AIM OF THE EXERCISE: Which of the lines below contain the string "time"? Filter those out and copy each one in full.

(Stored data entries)
============================================================

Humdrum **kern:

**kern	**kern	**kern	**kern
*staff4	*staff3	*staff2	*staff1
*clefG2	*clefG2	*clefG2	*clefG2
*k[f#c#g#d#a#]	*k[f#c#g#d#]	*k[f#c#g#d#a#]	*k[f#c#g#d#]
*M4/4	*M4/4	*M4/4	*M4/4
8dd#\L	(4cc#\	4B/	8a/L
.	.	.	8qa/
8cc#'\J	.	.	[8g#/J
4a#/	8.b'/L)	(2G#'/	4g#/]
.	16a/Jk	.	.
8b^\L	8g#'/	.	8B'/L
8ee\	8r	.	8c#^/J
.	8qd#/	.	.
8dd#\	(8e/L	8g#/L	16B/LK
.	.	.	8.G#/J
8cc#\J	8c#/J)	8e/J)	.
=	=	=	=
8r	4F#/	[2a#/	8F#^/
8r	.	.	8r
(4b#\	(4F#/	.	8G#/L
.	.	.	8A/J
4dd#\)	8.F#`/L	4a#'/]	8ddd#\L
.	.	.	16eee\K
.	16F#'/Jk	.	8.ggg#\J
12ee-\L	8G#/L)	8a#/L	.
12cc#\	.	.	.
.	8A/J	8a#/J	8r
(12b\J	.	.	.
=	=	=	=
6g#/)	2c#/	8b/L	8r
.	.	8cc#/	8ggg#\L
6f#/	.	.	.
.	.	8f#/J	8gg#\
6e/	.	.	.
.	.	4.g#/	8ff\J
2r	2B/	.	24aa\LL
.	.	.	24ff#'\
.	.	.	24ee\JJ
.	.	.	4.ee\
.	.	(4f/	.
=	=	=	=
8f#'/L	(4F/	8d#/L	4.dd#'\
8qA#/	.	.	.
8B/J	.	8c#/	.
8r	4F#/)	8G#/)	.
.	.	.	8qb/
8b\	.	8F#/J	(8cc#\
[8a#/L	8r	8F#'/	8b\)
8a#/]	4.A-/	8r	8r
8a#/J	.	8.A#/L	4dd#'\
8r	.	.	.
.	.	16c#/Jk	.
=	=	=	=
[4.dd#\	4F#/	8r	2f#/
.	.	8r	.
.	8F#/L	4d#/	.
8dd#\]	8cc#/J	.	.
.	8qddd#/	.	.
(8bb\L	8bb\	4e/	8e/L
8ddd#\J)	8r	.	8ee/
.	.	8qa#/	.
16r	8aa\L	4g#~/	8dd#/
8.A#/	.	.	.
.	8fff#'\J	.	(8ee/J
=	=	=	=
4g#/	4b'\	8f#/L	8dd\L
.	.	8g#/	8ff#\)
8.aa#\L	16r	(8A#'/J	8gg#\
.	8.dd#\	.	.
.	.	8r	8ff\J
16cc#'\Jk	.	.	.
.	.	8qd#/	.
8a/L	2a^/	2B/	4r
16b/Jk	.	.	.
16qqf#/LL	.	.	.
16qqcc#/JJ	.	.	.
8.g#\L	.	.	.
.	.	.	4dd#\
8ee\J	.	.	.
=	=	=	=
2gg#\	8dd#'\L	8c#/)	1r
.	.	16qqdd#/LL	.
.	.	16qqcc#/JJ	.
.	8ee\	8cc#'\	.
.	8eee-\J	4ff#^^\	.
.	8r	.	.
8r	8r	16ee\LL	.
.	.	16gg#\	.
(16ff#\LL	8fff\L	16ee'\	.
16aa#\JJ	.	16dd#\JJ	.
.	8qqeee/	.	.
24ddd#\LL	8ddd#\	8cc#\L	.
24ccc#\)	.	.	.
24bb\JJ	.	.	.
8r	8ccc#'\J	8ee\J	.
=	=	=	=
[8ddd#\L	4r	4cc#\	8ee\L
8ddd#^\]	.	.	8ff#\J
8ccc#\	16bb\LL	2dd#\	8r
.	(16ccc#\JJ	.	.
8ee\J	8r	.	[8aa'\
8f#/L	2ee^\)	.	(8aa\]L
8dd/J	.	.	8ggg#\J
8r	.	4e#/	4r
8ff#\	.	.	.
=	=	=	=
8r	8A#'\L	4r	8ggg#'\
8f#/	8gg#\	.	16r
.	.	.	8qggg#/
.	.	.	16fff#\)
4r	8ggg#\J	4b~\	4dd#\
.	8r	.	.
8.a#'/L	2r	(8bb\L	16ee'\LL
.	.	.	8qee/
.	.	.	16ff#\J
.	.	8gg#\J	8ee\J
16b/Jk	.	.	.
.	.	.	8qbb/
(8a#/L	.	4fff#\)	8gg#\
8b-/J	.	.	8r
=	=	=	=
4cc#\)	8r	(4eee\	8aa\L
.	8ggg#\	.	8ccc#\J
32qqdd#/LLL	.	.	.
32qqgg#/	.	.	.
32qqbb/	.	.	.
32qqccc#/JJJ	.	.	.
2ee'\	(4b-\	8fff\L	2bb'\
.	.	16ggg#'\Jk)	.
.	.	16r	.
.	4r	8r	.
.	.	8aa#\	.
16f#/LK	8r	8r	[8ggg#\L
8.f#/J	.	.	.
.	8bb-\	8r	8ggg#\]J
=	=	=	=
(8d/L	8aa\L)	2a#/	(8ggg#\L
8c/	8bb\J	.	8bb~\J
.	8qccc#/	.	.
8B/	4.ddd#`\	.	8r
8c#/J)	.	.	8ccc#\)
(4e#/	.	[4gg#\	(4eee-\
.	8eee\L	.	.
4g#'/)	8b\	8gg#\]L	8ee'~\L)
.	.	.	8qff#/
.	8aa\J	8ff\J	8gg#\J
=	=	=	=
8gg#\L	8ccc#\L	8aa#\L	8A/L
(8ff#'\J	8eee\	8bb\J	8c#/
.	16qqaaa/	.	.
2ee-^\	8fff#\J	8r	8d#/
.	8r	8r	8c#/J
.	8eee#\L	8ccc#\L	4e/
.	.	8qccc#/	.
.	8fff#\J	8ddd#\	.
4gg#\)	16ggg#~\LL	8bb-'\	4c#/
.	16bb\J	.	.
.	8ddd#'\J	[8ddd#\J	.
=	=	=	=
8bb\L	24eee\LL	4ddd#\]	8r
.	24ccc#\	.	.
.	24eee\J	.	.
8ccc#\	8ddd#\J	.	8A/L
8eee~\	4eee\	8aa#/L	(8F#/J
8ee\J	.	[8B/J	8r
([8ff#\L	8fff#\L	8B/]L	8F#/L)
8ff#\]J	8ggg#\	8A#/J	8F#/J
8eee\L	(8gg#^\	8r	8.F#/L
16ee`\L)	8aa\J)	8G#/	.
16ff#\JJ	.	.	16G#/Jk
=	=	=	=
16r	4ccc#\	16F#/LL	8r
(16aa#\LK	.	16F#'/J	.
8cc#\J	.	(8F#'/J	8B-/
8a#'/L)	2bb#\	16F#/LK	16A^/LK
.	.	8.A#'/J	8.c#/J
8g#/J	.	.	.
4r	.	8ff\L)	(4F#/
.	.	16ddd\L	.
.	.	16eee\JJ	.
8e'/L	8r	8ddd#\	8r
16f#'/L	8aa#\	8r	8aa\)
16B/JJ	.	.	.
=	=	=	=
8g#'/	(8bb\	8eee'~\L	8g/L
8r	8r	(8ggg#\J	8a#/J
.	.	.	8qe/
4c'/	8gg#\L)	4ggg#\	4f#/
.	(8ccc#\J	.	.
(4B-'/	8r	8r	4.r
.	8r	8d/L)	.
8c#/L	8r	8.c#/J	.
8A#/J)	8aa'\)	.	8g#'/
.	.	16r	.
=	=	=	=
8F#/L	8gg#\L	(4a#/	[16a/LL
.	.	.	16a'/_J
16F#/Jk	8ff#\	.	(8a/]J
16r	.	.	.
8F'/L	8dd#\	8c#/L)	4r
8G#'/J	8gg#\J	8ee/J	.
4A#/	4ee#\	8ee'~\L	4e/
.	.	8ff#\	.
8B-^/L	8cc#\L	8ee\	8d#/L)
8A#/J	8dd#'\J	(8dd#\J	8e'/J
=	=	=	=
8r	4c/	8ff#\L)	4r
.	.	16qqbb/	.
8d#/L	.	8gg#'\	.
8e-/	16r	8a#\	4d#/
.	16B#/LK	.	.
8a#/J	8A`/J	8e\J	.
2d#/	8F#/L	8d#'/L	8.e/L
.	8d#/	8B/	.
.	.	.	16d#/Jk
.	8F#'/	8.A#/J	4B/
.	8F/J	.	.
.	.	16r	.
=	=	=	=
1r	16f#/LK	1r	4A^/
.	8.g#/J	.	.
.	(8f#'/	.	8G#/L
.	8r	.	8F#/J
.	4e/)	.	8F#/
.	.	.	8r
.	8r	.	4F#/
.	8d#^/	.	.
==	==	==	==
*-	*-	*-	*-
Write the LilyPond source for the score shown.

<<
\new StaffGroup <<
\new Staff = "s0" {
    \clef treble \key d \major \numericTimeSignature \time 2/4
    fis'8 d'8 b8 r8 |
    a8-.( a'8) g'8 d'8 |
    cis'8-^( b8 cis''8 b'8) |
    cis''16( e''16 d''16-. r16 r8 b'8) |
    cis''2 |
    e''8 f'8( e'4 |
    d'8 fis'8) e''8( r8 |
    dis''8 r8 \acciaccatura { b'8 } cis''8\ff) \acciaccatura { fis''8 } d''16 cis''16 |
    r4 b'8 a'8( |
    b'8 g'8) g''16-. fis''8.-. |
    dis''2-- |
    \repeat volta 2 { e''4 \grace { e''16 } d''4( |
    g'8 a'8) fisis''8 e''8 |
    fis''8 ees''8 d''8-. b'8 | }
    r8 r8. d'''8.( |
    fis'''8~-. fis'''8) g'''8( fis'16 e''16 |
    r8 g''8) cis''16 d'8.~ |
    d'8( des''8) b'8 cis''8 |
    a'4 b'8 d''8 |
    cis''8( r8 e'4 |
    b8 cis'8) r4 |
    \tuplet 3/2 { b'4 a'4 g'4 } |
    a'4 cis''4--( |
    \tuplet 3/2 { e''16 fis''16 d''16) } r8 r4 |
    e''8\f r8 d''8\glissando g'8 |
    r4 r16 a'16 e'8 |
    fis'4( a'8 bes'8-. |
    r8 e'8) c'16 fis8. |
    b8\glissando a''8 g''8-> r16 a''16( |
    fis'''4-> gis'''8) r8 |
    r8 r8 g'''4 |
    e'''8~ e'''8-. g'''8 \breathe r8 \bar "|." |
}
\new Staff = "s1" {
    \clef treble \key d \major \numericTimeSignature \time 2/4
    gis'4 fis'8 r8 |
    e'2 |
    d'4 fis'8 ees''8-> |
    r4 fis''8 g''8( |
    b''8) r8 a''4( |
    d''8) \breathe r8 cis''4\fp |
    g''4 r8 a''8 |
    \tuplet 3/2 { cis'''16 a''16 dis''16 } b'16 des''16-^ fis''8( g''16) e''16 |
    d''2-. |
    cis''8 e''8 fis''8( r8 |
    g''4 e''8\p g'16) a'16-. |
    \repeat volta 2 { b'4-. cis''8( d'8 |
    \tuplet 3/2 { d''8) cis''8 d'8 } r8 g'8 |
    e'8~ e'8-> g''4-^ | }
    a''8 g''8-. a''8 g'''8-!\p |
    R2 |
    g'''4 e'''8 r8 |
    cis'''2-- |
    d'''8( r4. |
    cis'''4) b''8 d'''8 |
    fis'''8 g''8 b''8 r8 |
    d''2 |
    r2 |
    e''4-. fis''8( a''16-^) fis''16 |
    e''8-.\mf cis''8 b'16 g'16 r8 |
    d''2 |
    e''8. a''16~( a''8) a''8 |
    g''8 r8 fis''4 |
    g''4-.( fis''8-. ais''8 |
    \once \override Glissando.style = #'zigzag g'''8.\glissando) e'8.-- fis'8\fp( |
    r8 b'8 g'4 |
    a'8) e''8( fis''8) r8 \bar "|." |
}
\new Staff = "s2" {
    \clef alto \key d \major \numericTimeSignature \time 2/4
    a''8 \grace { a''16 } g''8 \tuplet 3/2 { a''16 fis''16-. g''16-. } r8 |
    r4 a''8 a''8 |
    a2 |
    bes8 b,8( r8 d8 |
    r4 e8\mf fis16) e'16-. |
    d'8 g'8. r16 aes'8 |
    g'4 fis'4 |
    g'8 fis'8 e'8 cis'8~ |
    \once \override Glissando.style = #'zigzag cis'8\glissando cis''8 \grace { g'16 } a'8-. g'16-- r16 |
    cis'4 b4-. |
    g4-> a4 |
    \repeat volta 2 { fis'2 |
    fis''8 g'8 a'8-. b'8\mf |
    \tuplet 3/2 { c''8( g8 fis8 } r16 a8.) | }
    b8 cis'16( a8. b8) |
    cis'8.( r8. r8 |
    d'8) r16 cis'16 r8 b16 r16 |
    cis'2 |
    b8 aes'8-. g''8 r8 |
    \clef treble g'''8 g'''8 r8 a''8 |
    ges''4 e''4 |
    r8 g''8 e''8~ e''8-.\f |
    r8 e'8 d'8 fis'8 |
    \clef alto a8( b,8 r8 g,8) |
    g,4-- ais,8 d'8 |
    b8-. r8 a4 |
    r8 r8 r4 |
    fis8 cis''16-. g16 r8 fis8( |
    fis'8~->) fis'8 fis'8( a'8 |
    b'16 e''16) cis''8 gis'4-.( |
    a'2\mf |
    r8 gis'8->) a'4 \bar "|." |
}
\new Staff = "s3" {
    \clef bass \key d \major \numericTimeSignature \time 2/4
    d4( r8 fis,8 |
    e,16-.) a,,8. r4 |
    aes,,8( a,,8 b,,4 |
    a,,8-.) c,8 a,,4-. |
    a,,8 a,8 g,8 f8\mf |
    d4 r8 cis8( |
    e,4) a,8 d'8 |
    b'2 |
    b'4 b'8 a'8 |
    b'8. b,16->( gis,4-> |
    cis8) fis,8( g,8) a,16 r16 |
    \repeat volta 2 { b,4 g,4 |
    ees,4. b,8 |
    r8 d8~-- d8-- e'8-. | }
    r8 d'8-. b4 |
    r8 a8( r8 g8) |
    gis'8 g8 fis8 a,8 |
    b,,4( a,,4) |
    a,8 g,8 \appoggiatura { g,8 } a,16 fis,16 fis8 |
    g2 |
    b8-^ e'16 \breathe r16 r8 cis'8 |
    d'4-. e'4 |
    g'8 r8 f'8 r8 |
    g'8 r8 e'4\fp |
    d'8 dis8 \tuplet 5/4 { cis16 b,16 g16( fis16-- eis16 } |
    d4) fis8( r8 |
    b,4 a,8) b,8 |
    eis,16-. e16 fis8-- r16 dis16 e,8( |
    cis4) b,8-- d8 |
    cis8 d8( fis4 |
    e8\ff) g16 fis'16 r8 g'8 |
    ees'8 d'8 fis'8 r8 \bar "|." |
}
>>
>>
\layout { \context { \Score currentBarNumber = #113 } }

============================================================

WRITTEN SOLUTION:
    \clef treble \key d \major \numericTimeSignature \time 2/4
    \clef treble \key d \major \numericTimeSignature \time 2/4
    \clef alto \key d \major \numericTimeSignature \time 2/4
    \clef bass \key d \major \numericTimeSignature \time 2/4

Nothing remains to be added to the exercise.